# [Records to process]
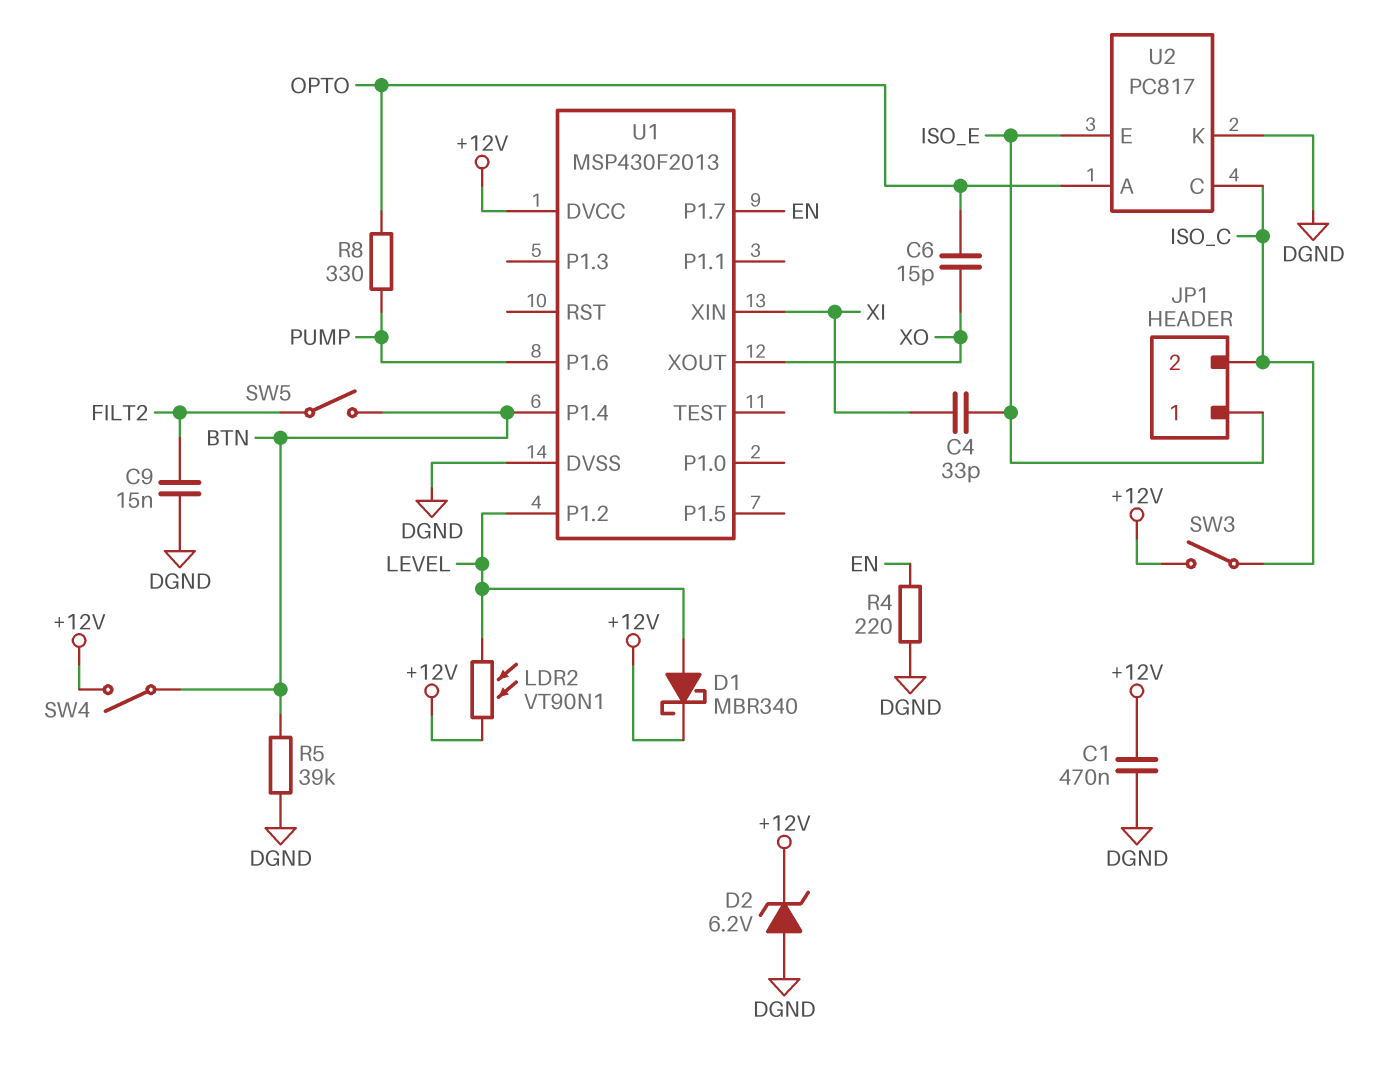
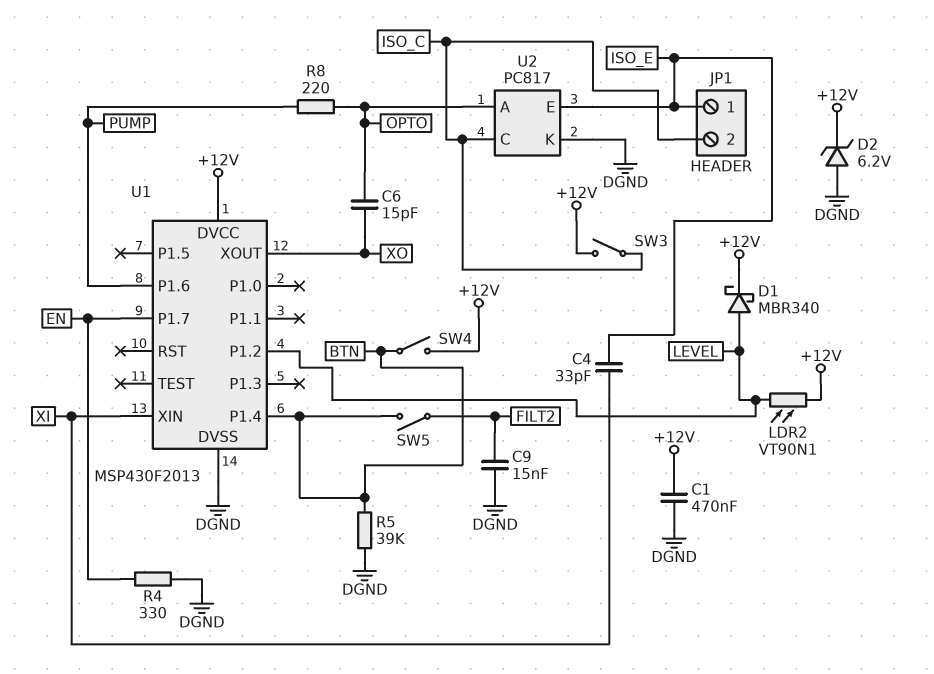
R4: 220 (DGND, EN) -> 330 (DGND, EN)
R8: 330 (OPTO, PUMP) -> 220 (OPTO, PUMP)

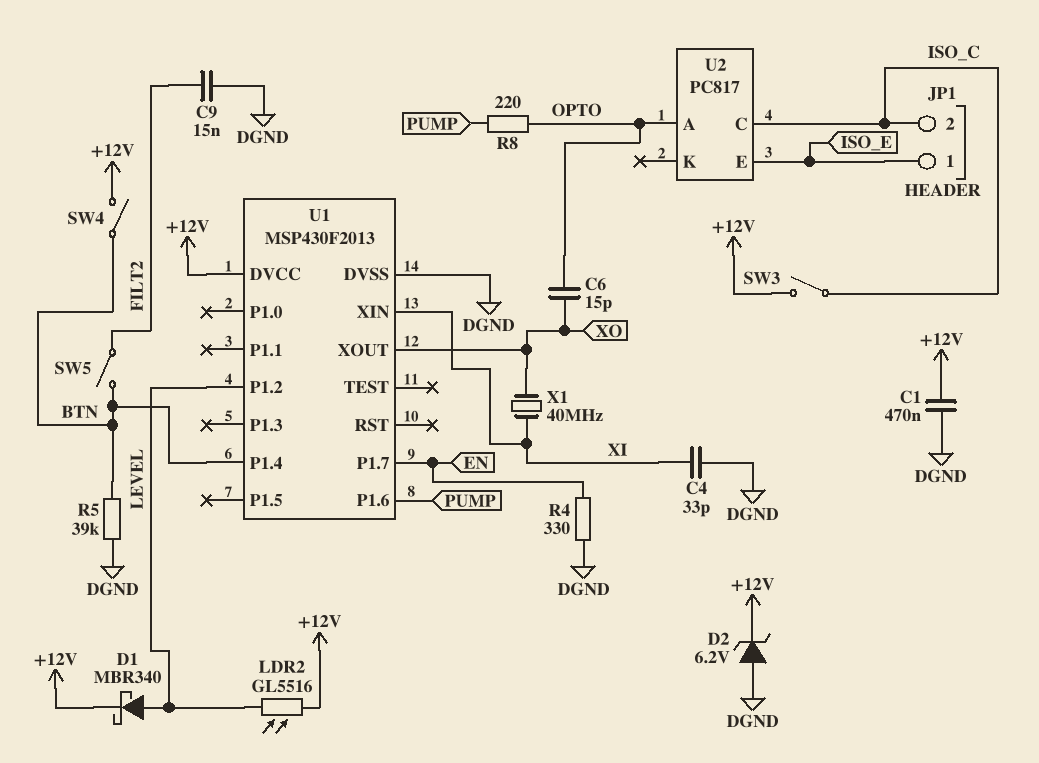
C4: 33pF (ISO_E, XI) -> 33pF (DGND, XI)
LDR2: VT90N1 (+12V, LEVEL) -> GL5516 (+12V, LEVEL)
U2 pin K: DGND -> none
X1: none -> 40MHz (XI, XO)

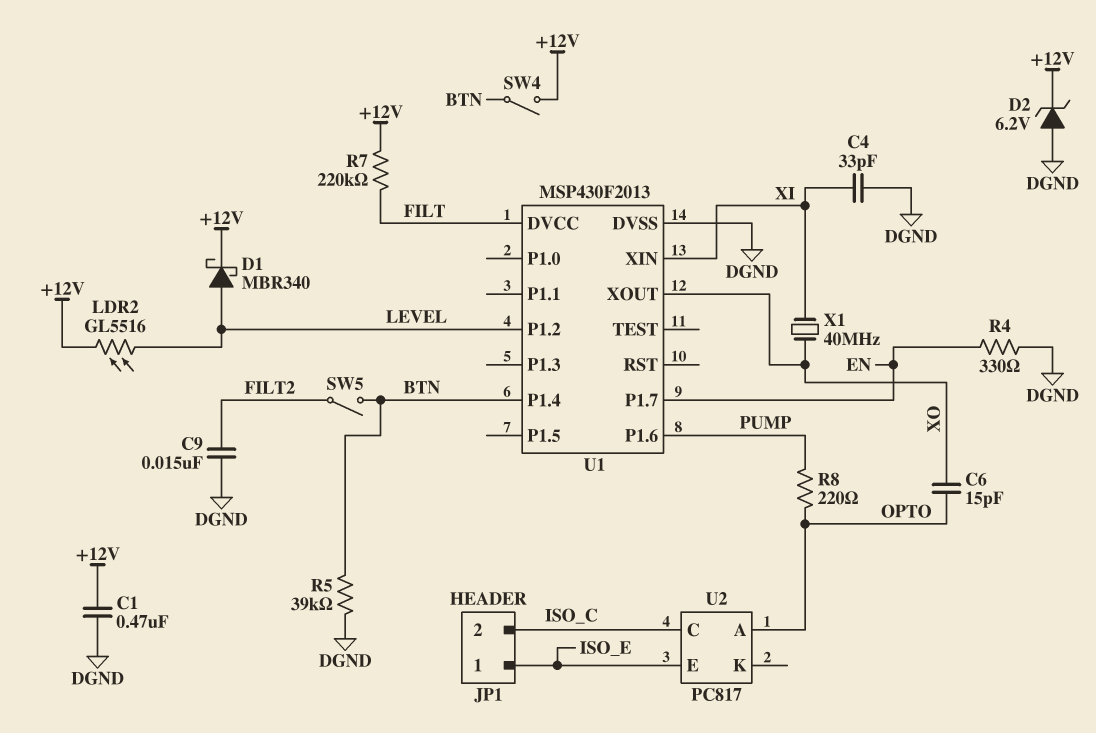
R7: none -> 220k (+12V, FILT)
SW3: switch (+12V, ISO_C) -> none
U1 pin DVCC: +12V -> FILT

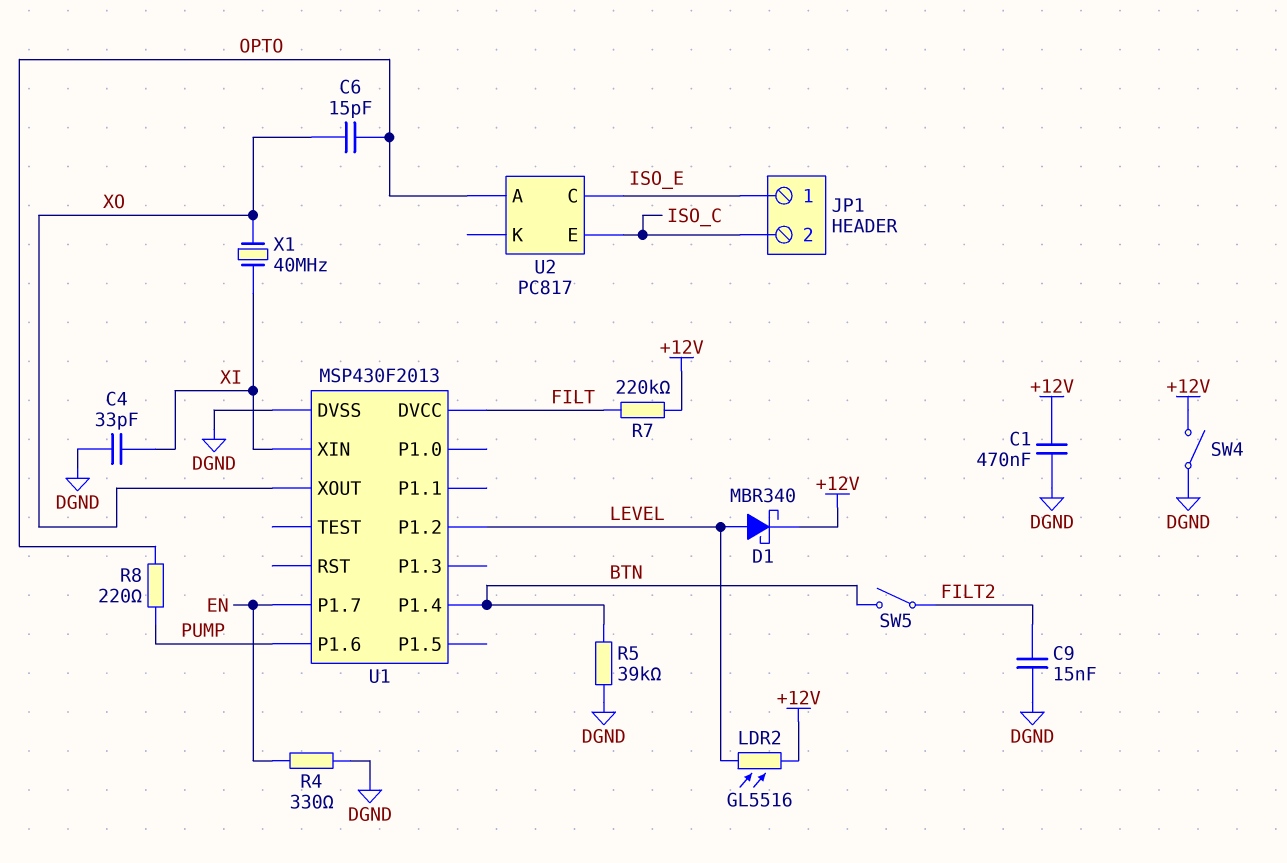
D2: zener 6.2V (A DGND, K +12V) -> none
SW4: switch (+12V, BTN) -> switch (+12V, DGND)
U2 pin C: ISO_C -> ISO_E
U2 pin E: ISO_E -> ISO_C

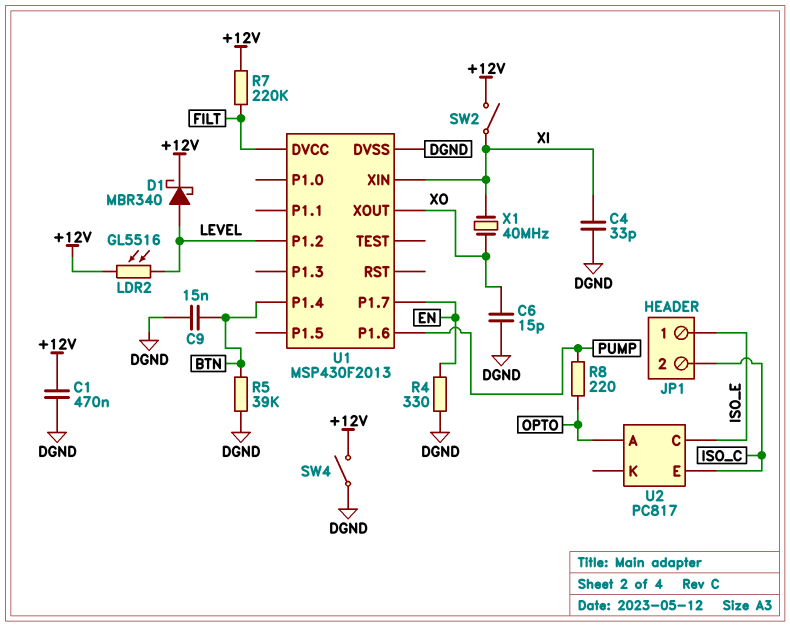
C6: 15pF (OPTO, XO) -> 15pF (DGND, XO)
C9: 15nF (DGND, FILT2) -> 15nF (BTN, DGND)
SW2: none -> switch (+12V, XI)
SW5: switch (BTN, FILT2) -> none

# [Your instructions]
All of the preceding material should be output verbatim, with the pictures excluded.

# [Answer section]
R4: 220 (DGND, EN) -> 330 (DGND, EN)
R8: 330 (OPTO, PUMP) -> 220 (OPTO, PUMP)

C4: 33pF (ISO_E, XI) -> 33pF (DGND, XI)
LDR2: VT90N1 (+12V, LEVEL) -> GL5516 (+12V, LEVEL)
U2 pin K: DGND -> none
X1: none -> 40MHz (XI, XO)

R7: none -> 220k (+12V, FILT)
SW3: switch (+12V, ISO_C) -> none
U1 pin DVCC: +12V -> FILT

D2: zener 6.2V (A DGND, K +12V) -> none
SW4: switch (+12V, BTN) -> switch (+12V, DGND)
U2 pin C: ISO_C -> ISO_E
U2 pin E: ISO_E -> ISO_C

C6: 15pF (OPTO, XO) -> 15pF (DGND, XO)
C9: 15nF (DGND, FILT2) -> 15nF (BTN, DGND)
SW2: none -> switch (+12V, XI)
SW5: switch (BTN, FILT2) -> none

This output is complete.